Task objective ▸ Everything in the entries is to be written out exactly, except for the pictures.

The data ▸
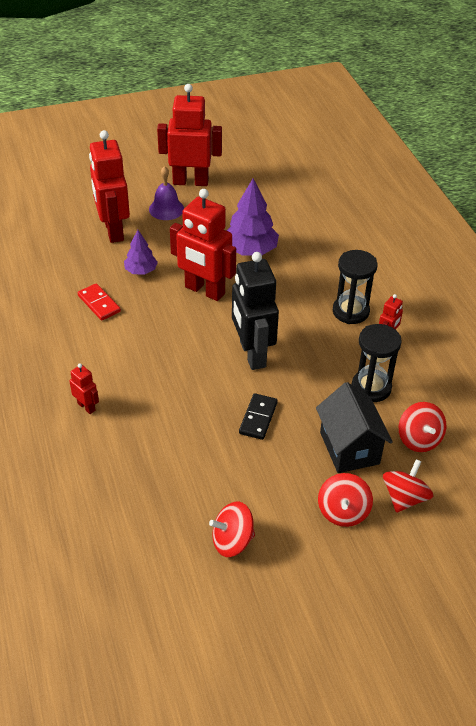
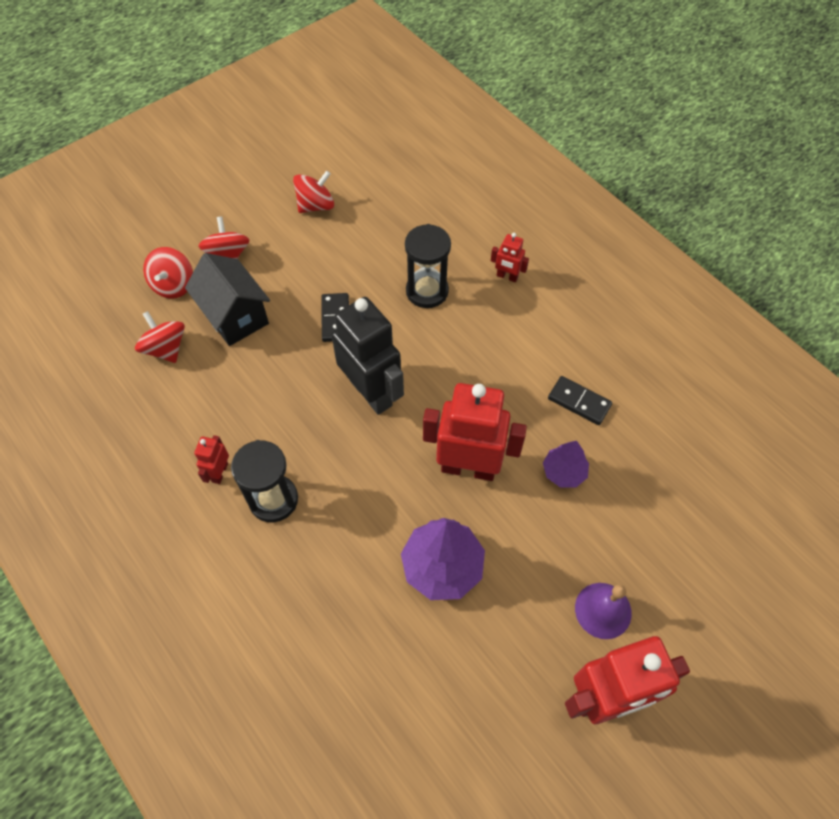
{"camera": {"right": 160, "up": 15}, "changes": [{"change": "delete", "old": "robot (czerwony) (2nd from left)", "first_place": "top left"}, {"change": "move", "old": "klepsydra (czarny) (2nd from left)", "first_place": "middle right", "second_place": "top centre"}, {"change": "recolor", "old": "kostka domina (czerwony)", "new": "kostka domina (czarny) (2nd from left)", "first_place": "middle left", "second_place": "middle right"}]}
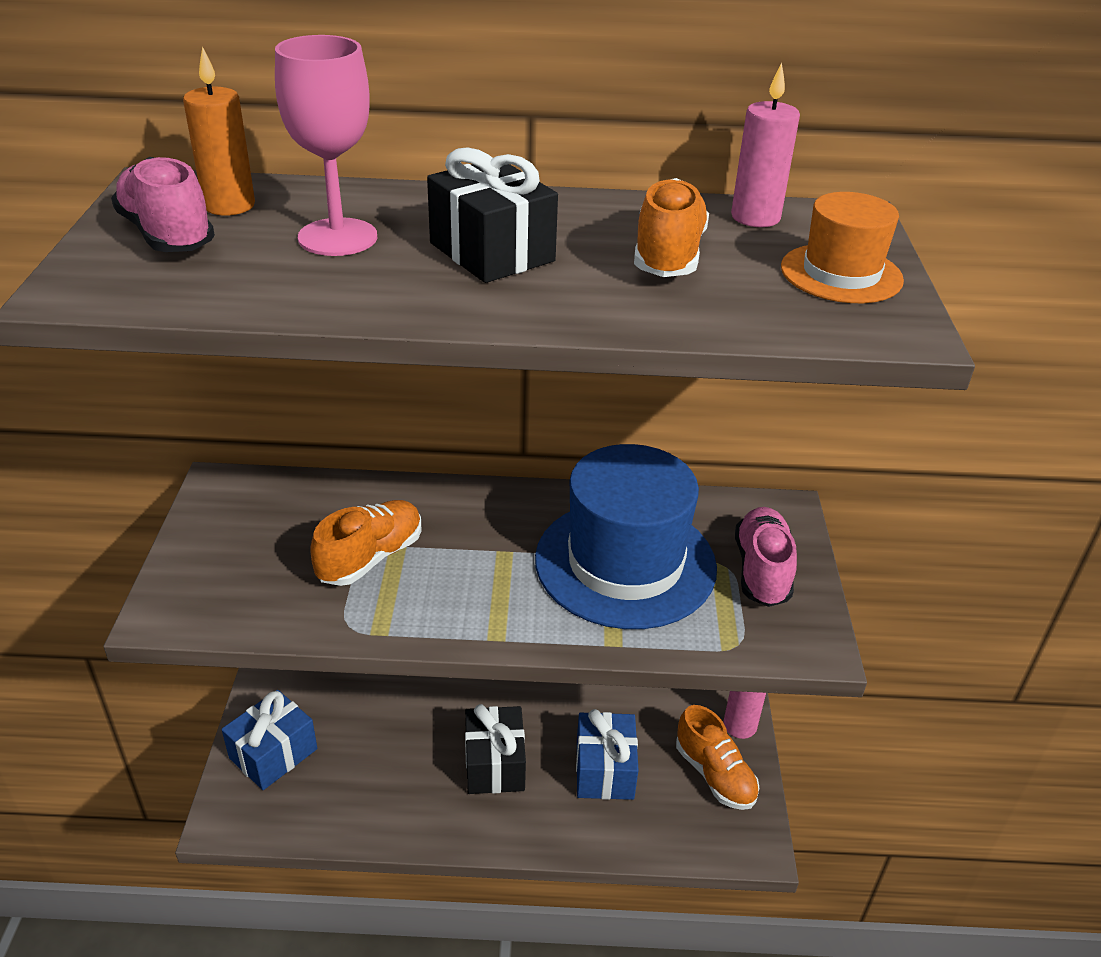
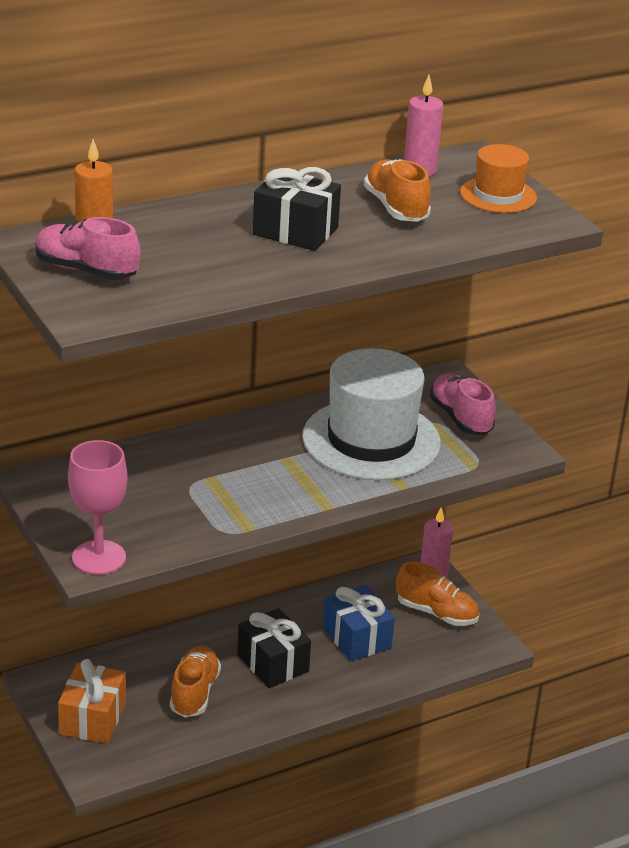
{"camera": {"right": -30, "up": -5}, "changes": [{"change": "move", "old": "kielich (różowy)", "first_place": "top left", "second_place": "middle left"}, {"change": "move", "old": "but (pomarańczowy) (1st from left)", "first_place": "middle left", "second_place": "bottom left"}, {"change": "recolor", "old": "prezent (niebieski) (1st from left)", "new": "prezent (pomarańczowy)", "first_place": "bottom left", "second_place": "bottom left"}, {"change": "recolor", "old": "kapelusz (niebieski)", "new": "kapelusz (biały)", "first_place": "centre", "second_place": "centre"}]}
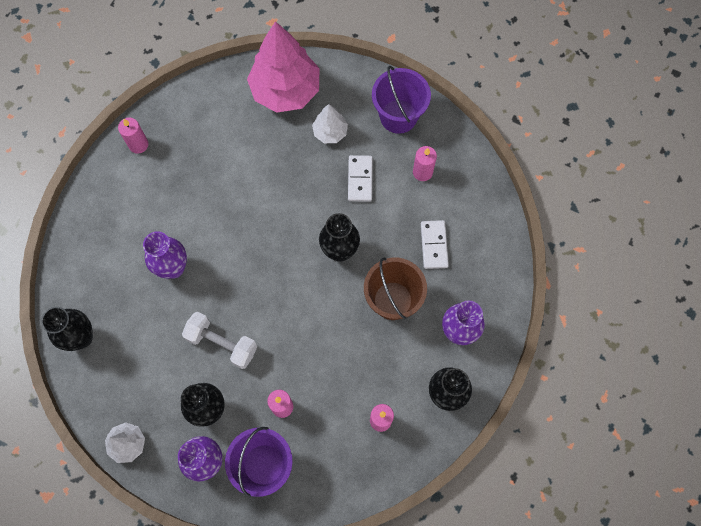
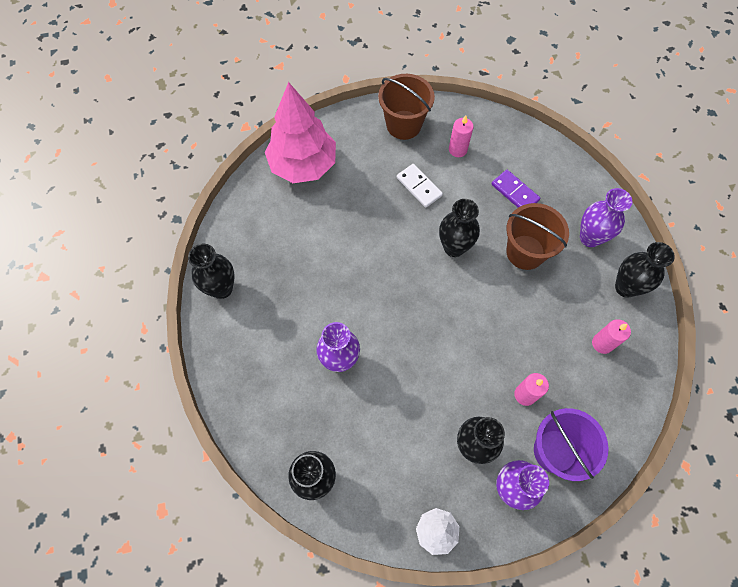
{"camera": {"right": -40, "up": -5}, "changes": [{"change": "delete", "old": "hantel (biały)", "first_place": "middle left"}, {"change": "delete", "old": "drzewko (biały) (2nd from left)", "first_place": "top centre"}, {"change": "replace", "old": "świeca (różowy) (1st from left)", "new": "wazon (czarny) (1st from left)", "first_place": "top left", "second_place": "middle left"}, {"change": "recolor", "old": "wiadro (fioletowy) (2nd from left)", "new": "wiadro (brązowy) (1st from left)", "first_place": "top centre", "second_place": "top centre"}, {"change": "recolor", "old": "kostka domina (biały) (2nd from left)", "new": "kostka domina (fioletowy)", "first_place": "centre", "second_place": "top right"}]}
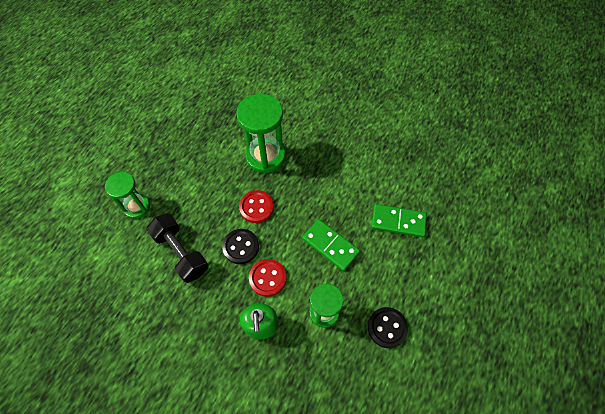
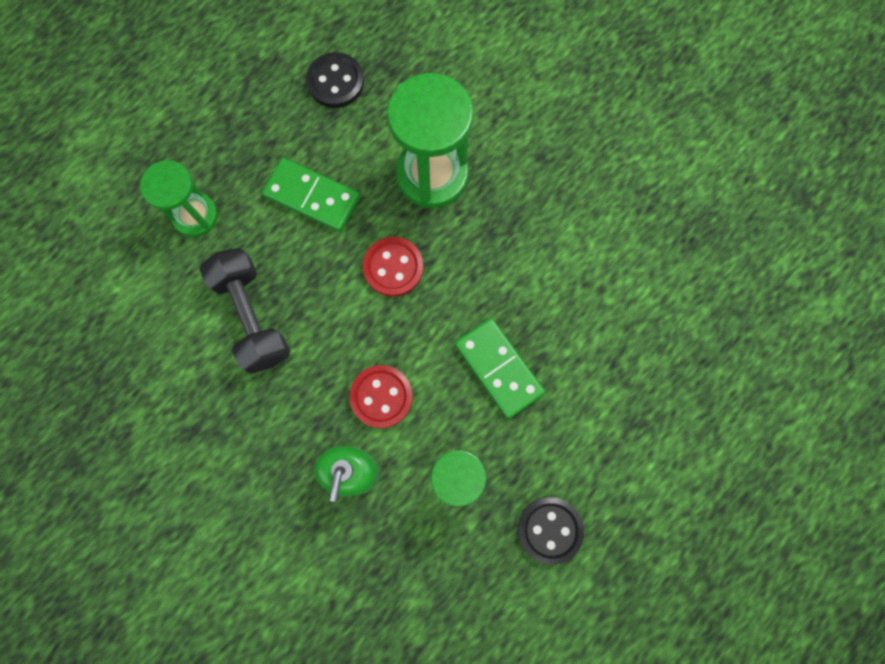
{"camera": {"right": 15, "up": 15}, "changes": [{"change": "move", "old": "guzik (czarny) (1st from left)", "first_place": "centre", "second_place": "top centre"}, {"change": "move", "old": "kostka domina (zielony) (2nd from left in the first image)", "new": "kostka domina (zielony) (1st from left)", "first_place": "centre", "second_place": "top centre"}]}
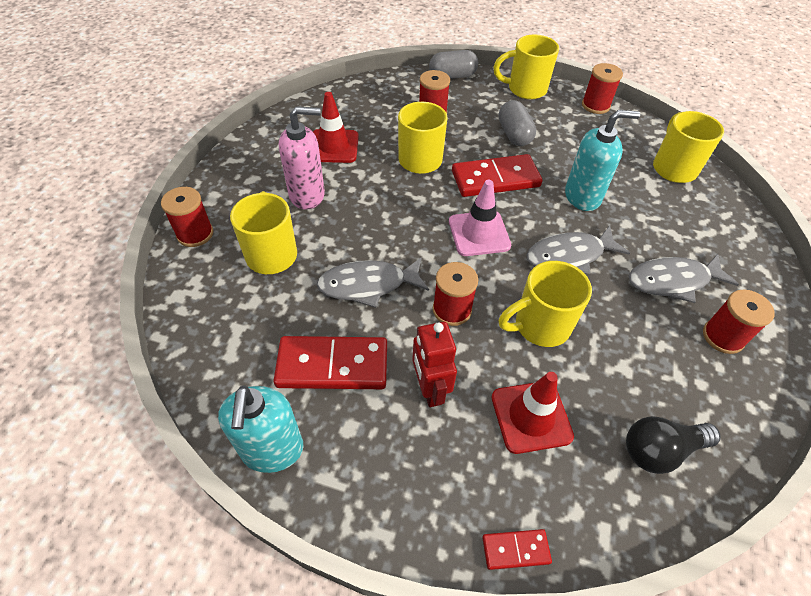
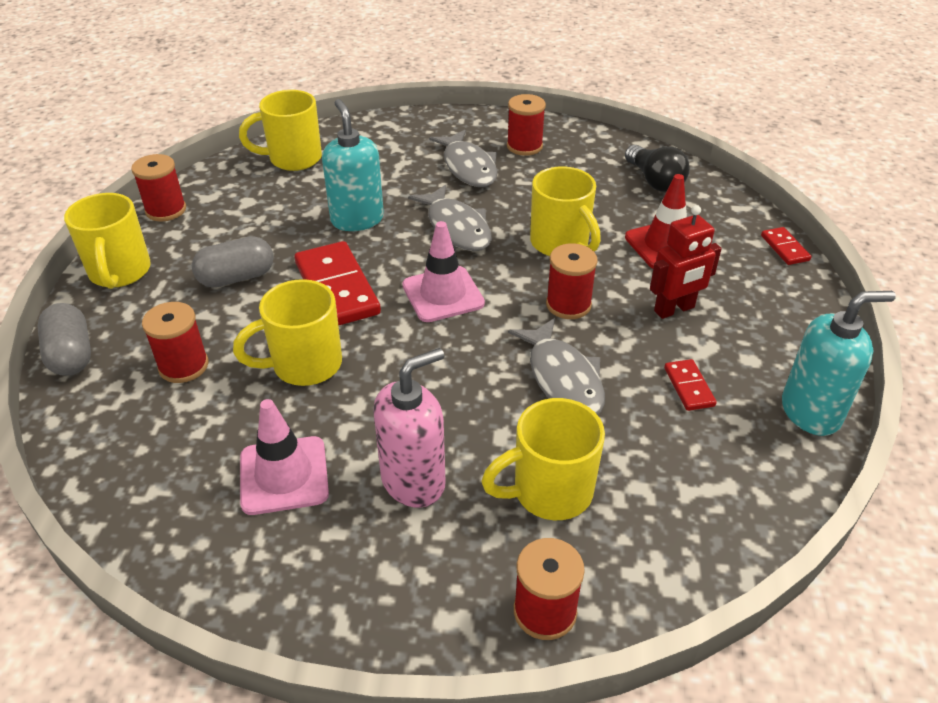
{"camera": {"right": -100, "up": -10}, "changes": [{"change": "recolor", "old": "pachołek (czerwony) (1st from left)", "new": "pachołek (różowy) (1st from left)", "first_place": "top centre", "second_place": "middle left"}, {"change": "rotate", "old": "dozownik mydła (różowy)", "first_place": "top centre", "second_place": "centre", "degrees": 75}, {"change": "resize", "old": "kostka domina (czerwony) (1st from left in the first image)", "first_place": "centre", "second_place": "middle right", "factor": 0.49}]}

Written answer ▸
{"camera": {"right": 160, "up": 15}, "changes": [{"change": "delete", "old": "robot (czerwony) (2nd from left)", "first_place": "top left"}, {"change": "move", "old": "klepsydra (czarny) (2nd from left)", "first_place": "middle right", "second_place": "top centre"}, {"change": "recolor", "old": "kostka domina (czerwony)", "new": "kostka domina (czarny) (2nd from left)", "first_place": "middle left", "second_place": "middle right"}]}
{"camera": {"right": -30, "up": -5}, "changes": [{"change": "move", "old": "kielich (różowy)", "first_place": "top left", "second_place": "middle left"}, {"change": "move", "old": "but (pomarańczowy) (1st from left)", "first_place": "middle left", "second_place": "bottom left"}, {"change": "recolor", "old": "prezent (niebieski) (1st from left)", "new": "prezent (pomarańczowy)", "first_place": "bottom left", "second_place": "bottom left"}, {"change": "recolor", "old": "kapelusz (niebieski)", "new": "kapelusz (biały)", "first_place": "centre", "second_place": "centre"}]}
{"camera": {"right": -40, "up": -5}, "changes": [{"change": "delete", "old": "hantel (biały)", "first_place": "middle left"}, {"change": "delete", "old": "drzewko (biały) (2nd from left)", "first_place": "top centre"}, {"change": "replace", "old": "świeca (różowy) (1st from left)", "new": "wazon (czarny) (1st from left)", "first_place": "top left", "second_place": "middle left"}, {"change": "recolor", "old": "wiadro (fioletowy) (2nd from left)", "new": "wiadro (brązowy) (1st from left)", "first_place": "top centre", "second_place": "top centre"}, {"change": "recolor", "old": "kostka domina (biały) (2nd from left)", "new": "kostka domina (fioletowy)", "first_place": "centre", "second_place": "top right"}]}
{"camera": {"right": 15, "up": 15}, "changes": [{"change": "move", "old": "guzik (czarny) (1st from left)", "first_place": "centre", "second_place": "top centre"}, {"change": "move", "old": "kostka domina (zielony) (2nd from left in the first image)", "new": "kostka domina (zielony) (1st from left)", "first_place": "centre", "second_place": "top centre"}]}
{"camera": {"right": -100, "up": -10}, "changes": [{"change": "recolor", "old": "pachołek (czerwony) (1st from left)", "new": "pachołek (różowy) (1st from left)", "first_place": "top centre", "second_place": "middle left"}, {"change": "rotate", "old": "dozownik mydła (różowy)", "first_place": "top centre", "second_place": "centre", "degrees": 75}, {"change": "resize", "old": "kostka domina (czerwony) (1st from left in the first image)", "first_place": "centre", "second_place": "middle right", "factor": 0.49}]}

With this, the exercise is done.